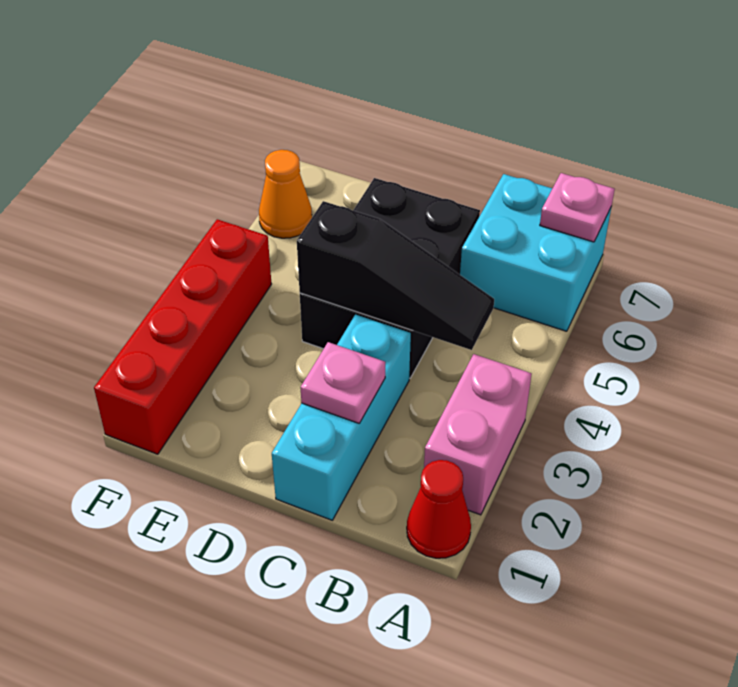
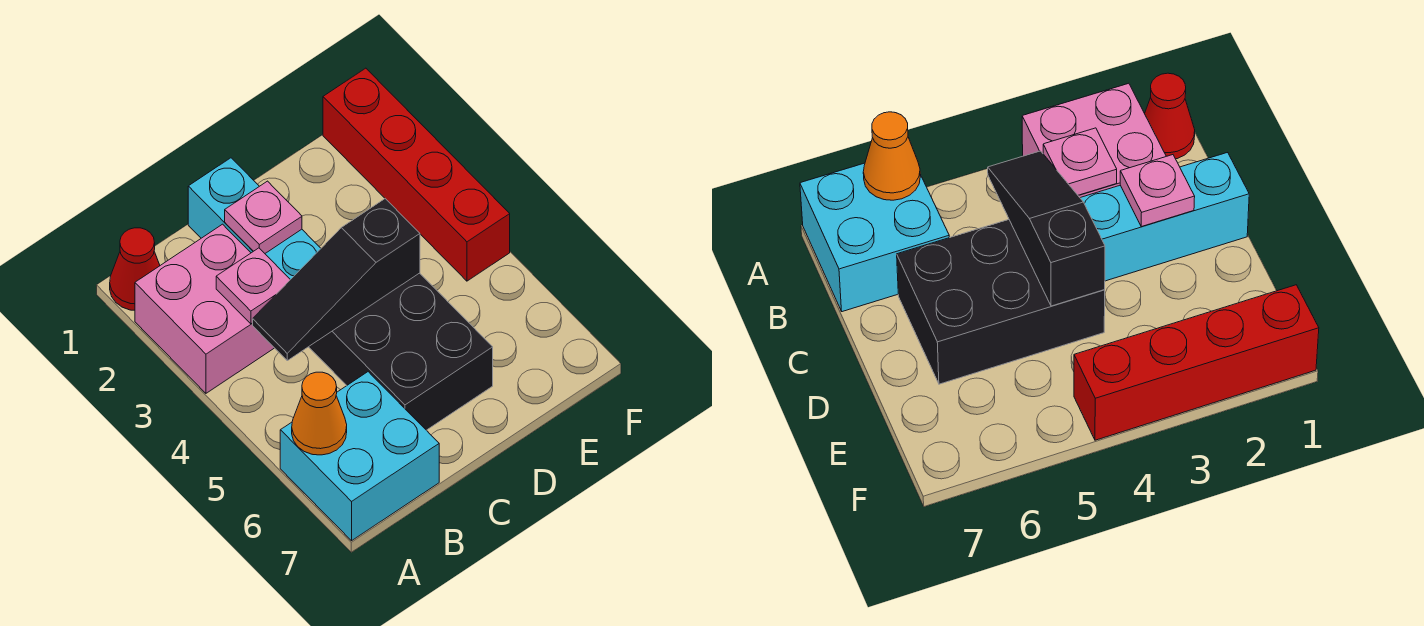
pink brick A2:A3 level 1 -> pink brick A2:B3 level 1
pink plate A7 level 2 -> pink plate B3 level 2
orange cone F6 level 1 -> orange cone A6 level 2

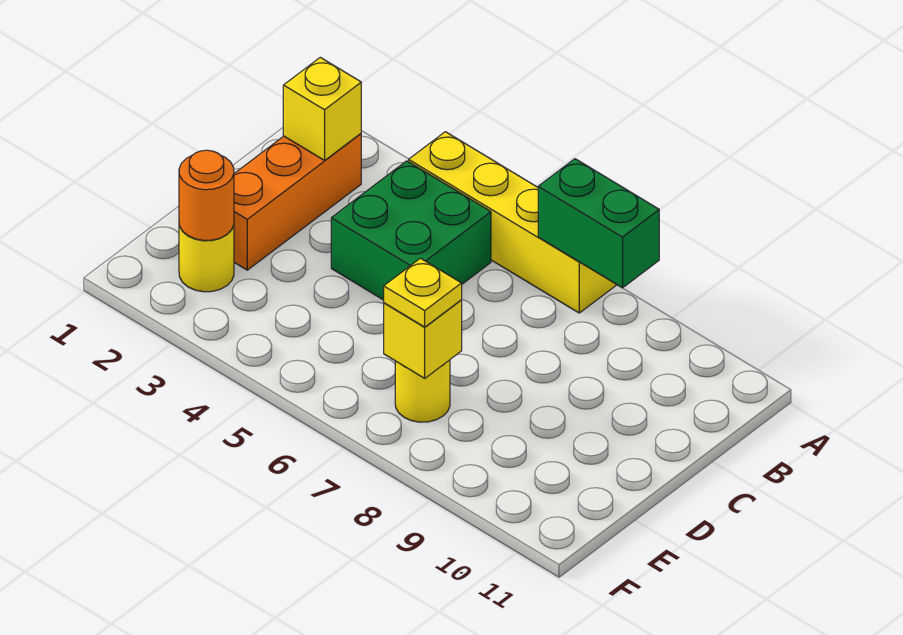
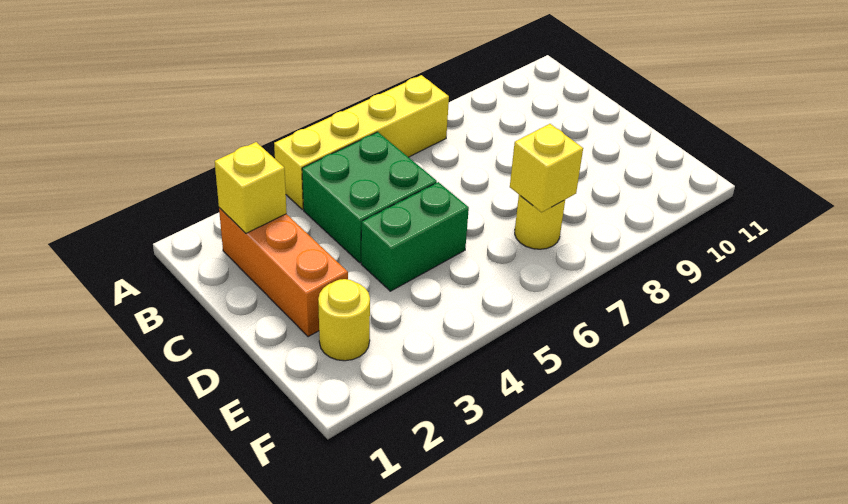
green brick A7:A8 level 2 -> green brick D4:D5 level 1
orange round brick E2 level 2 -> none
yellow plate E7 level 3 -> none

#### WHAT YOU SHOULD DO
Your reply should hold only the records, duplicated exactly, without any image.

#### TASK RESPONSE
pink brick A2:A3 level 1 -> pink brick A2:B3 level 1
pink plate A7 level 2 -> pink plate B3 level 2
orange cone F6 level 1 -> orange cone A6 level 2

green brick A7:A8 level 2 -> green brick D4:D5 level 1
orange round brick E2 level 2 -> none
yellow plate E7 level 3 -> none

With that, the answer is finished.